# [Task requirements]
The records that follow should be copied out exactly, pictures excluded.
--
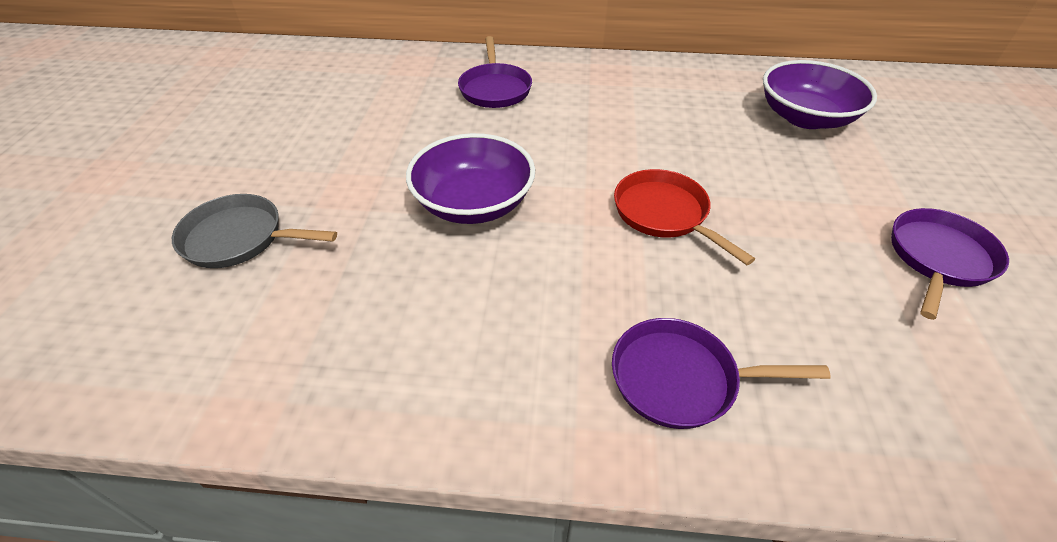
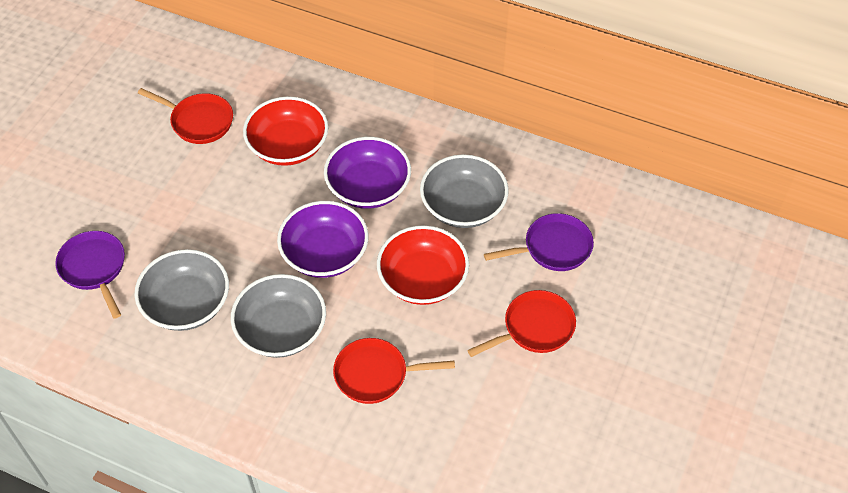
grey bowl: 0 -> 3
grey pan: 1 -> 0
purple pan: 3 -> 2
red bowl: 0 -> 2
red pan: 1 -> 3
--
# [Exercise output]
grey bowl: 0 -> 3
grey pan: 1 -> 0
purple pan: 3 -> 2
red bowl: 0 -> 2
red pan: 1 -> 3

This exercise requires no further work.